→ **TASK PROMPT**
Please repeat the records below exactly, skipping any pictures.

→ **RECORDS SHOWN**
---
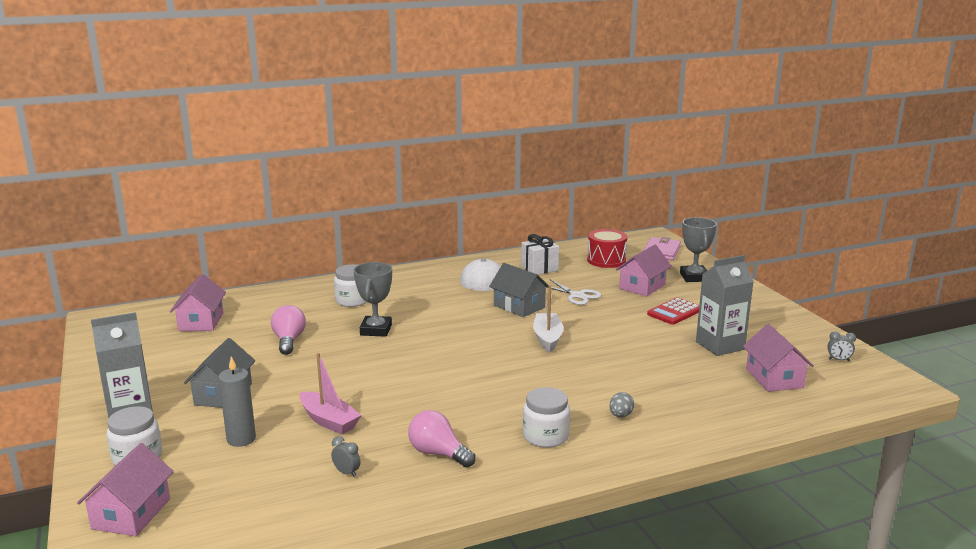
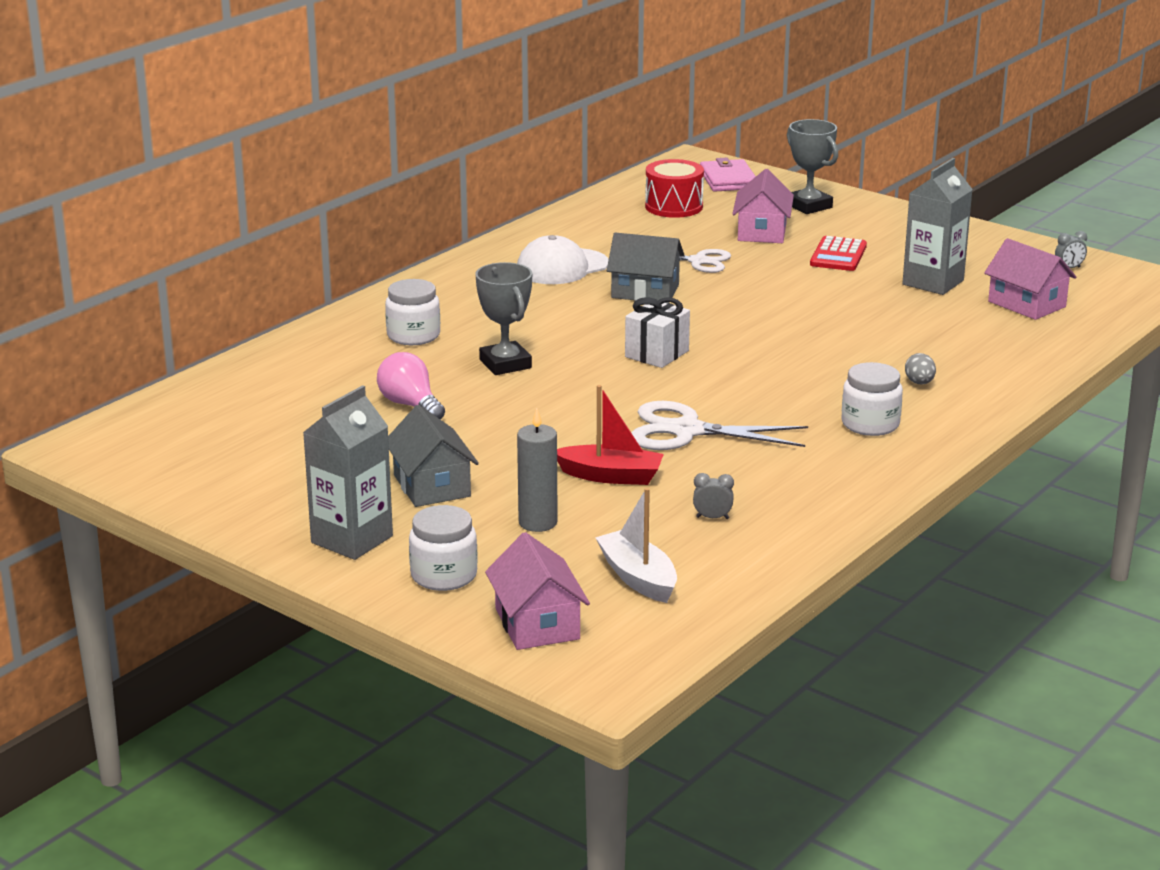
camera: 30 degrees left, 5 degrees up
(201, 322) = (242, 413): pink house -> none
(329, 421) = (611, 476): pink boat -> red boat
(418, 404) = (687, 431): none -> white scissors
(438, 453) = (782, 472): pink light bulb -> none
(539, 268) = (602, 236): white gift -> white gift (657, 354)
(547, 338) = (732, 321): white boat -> white boat (638, 578)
---
→ **OUTPUT OF THE TASK**
camera: 30 degrees left, 5 degrees up
(201, 322) = (242, 413): pink house -> none
(329, 421) = (611, 476): pink boat -> red boat
(418, 404) = (687, 431): none -> white scissors
(438, 453) = (782, 472): pink light bulb -> none
(539, 268) = (602, 236): white gift -> white gift (657, 354)
(547, 338) = (732, 321): white boat -> white boat (638, 578)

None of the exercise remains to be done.